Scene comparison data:
########################################

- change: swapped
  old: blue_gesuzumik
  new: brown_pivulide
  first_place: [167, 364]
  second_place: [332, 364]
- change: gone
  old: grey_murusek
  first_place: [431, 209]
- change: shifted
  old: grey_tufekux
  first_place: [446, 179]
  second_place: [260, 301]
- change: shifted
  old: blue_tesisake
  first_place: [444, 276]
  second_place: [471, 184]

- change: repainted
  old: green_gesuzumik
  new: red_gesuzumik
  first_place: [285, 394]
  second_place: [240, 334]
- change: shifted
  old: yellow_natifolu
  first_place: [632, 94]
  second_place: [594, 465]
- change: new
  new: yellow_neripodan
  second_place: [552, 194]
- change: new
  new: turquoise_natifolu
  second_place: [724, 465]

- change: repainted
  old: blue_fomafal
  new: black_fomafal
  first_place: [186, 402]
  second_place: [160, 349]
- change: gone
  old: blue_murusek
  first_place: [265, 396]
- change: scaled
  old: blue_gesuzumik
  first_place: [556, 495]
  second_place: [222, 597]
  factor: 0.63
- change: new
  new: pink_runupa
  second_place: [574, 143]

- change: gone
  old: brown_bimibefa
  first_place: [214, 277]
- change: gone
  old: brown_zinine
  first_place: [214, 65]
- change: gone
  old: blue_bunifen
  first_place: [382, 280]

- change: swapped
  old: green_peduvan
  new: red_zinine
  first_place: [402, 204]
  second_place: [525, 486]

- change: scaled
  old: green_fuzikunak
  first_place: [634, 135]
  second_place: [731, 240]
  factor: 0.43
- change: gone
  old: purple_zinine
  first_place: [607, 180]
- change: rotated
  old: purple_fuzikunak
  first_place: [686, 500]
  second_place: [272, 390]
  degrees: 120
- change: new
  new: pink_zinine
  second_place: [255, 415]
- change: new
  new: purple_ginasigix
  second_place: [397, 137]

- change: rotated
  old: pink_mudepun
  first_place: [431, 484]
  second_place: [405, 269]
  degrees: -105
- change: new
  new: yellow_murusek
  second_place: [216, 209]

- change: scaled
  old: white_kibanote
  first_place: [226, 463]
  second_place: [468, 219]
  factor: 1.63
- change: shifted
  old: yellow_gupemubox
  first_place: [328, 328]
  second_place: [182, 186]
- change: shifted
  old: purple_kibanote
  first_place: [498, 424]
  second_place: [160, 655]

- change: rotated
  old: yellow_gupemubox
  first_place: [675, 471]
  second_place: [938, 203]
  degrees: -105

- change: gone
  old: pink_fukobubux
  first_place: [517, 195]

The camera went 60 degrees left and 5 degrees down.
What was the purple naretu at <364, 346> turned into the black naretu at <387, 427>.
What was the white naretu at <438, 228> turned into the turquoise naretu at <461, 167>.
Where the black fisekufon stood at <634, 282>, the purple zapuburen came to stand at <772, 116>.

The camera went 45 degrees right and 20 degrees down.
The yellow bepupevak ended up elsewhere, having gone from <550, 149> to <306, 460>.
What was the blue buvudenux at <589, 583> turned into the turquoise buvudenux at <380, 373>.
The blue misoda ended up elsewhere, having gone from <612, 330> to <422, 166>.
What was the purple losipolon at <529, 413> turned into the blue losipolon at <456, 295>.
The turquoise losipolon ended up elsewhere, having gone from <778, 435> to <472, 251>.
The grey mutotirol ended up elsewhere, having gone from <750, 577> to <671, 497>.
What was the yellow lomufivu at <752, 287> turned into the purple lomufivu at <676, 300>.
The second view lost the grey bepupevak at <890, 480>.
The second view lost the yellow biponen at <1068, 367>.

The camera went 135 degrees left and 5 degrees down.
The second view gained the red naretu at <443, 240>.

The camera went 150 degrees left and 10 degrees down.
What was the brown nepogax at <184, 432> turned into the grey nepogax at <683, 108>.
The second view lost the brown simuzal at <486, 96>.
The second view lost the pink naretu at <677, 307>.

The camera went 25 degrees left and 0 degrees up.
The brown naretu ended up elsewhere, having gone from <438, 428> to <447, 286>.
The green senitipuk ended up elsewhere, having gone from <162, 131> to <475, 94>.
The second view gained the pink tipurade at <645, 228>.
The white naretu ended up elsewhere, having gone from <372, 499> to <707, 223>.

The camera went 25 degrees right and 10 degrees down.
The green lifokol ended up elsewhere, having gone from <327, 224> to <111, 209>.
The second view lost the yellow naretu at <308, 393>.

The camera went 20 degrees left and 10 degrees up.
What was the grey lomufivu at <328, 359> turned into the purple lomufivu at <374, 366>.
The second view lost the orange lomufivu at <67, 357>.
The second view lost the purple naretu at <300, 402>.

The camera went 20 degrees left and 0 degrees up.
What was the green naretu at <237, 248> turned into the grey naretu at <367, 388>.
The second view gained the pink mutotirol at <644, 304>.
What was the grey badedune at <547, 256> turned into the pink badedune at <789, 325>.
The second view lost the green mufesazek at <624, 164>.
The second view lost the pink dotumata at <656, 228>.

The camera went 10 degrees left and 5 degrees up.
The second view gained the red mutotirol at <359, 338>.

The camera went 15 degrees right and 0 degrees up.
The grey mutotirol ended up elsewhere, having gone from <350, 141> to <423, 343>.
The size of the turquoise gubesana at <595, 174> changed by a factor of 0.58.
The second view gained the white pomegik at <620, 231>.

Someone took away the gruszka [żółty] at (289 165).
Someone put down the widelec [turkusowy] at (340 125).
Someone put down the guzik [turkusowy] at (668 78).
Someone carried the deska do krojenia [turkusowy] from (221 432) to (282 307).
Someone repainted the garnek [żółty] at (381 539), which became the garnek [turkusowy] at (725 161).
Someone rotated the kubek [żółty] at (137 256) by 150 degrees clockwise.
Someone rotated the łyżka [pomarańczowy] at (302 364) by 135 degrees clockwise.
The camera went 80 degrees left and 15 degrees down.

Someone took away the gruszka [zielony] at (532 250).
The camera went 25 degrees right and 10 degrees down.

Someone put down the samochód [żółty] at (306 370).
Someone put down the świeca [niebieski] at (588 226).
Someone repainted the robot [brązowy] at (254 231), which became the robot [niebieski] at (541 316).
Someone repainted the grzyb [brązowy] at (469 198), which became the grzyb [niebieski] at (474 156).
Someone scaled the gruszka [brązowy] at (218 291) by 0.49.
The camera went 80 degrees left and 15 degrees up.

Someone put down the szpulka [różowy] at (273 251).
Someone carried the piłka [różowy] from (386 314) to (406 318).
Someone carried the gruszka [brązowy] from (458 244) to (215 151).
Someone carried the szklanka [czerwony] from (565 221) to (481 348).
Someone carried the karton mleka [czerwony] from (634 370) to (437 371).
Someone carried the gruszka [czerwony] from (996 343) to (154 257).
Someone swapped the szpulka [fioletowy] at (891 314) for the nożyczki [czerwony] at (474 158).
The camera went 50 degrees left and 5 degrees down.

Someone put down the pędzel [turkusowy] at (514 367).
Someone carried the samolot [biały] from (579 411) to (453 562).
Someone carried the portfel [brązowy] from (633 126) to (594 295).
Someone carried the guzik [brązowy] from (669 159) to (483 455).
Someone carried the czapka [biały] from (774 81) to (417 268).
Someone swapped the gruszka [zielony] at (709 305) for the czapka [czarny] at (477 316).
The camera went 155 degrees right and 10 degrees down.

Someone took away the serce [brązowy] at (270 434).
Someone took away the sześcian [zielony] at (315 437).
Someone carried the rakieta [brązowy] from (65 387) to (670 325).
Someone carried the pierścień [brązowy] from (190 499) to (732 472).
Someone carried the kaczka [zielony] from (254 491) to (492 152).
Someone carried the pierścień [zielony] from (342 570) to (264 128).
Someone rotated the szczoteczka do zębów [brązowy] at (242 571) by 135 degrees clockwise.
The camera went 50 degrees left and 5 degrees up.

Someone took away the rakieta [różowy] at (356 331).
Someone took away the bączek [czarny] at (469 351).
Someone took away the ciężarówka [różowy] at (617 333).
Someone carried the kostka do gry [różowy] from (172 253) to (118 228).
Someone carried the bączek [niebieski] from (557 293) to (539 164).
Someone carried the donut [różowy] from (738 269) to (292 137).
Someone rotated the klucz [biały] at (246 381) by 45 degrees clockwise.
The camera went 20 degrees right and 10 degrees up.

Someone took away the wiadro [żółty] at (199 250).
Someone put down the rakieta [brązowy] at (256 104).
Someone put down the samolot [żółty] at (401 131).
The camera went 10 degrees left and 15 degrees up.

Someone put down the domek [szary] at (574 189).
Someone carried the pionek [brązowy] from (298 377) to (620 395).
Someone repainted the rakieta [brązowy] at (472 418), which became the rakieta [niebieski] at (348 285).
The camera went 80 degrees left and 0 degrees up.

########################################

PROBLEM DESCRIPTION:
In the data above, find the line that contains "first_place: [444, 276]", then reproduce exactly every line from the first line through that line.

COMPLETED TASK:
- change: swapped
  old: blue_gesuzumik
  new: brown_pivulide
  first_place: [167, 364]
  second_place: [332, 364]
- change: gone
  old: grey_murusek
  first_place: [431, 209]
- change: shifted
  old: grey_tufekux
  first_place: [446, 179]
  second_place: [260, 301]
- change: shifted
  old: blue_tesisake
  first_place: [444, 276]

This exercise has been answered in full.